Nothing but the lines from the one with "C1: 100nF (G16, Y17) -> none" through the last line of the data should be restated, each word for word.

[Start of Attachment]

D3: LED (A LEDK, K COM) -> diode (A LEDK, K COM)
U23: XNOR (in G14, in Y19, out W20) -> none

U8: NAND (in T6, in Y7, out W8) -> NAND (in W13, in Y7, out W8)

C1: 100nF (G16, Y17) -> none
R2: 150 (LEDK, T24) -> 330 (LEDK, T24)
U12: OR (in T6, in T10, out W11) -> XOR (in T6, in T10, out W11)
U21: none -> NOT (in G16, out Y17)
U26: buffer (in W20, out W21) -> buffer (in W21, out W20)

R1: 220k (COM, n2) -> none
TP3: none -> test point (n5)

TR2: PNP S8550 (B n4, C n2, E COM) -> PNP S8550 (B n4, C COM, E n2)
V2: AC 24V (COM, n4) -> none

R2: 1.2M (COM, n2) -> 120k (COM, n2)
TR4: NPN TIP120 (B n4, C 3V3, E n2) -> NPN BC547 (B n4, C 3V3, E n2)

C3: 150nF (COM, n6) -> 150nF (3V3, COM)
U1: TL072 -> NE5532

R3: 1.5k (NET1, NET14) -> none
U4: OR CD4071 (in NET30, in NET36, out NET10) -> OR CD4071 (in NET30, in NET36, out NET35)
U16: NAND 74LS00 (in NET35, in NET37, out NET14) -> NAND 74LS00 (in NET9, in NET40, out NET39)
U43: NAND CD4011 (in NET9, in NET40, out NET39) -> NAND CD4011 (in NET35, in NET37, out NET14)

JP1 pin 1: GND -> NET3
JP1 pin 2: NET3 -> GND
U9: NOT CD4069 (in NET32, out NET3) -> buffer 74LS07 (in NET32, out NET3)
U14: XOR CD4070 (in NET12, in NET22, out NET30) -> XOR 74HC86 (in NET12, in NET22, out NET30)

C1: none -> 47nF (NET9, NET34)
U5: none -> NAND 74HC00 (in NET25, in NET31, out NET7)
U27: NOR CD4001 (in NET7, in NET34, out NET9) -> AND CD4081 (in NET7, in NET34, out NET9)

[End of Attachment]

▶ _Task answer_:
C1: 100nF (G16, Y17) -> none
R2: 150 (LEDK, T24) -> 330 (LEDK, T24)
U12: OR (in T6, in T10, out W11) -> XOR (in T6, in T10, out W11)
U21: none -> NOT (in G16, out Y17)
U26: buffer (in W20, out W21) -> buffer (in W21, out W20)

R1: 220k (COM, n2) -> none
TP3: none -> test point (n5)

TR2: PNP S8550 (B n4, C n2, E COM) -> PNP S8550 (B n4, C COM, E n2)
V2: AC 24V (COM, n4) -> none

R2: 1.2M (COM, n2) -> 120k (COM, n2)
TR4: NPN TIP120 (B n4, C 3V3, E n2) -> NPN BC547 (B n4, C 3V3, E n2)

C3: 150nF (COM, n6) -> 150nF (3V3, COM)
U1: TL072 -> NE5532

R3: 1.5k (NET1, NET14) -> none
U4: OR CD4071 (in NET30, in NET36, out NET10) -> OR CD4071 (in NET30, in NET36, out NET35)
U16: NAND 74LS00 (in NET35, in NET37, out NET14) -> NAND 74LS00 (in NET9, in NET40, out NET39)
U43: NAND CD4011 (in NET9, in NET40, out NET39) -> NAND CD4011 (in NET35, in NET37, out NET14)

JP1 pin 1: GND -> NET3
JP1 pin 2: NET3 -> GND
U9: NOT CD4069 (in NET32, out NET3) -> buffer 74LS07 (in NET32, out NET3)
U14: XOR CD4070 (in NET12, in NET22, out NET30) -> XOR 74HC86 (in NET12, in NET22, out NET30)

C1: none -> 47nF (NET9, NET34)
U5: none -> NAND 74HC00 (in NET25, in NET31, out NET7)
U27: NOR CD4001 (in NET7, in NET34, out NET9) -> AND CD4081 (in NET7, in NET34, out NET9)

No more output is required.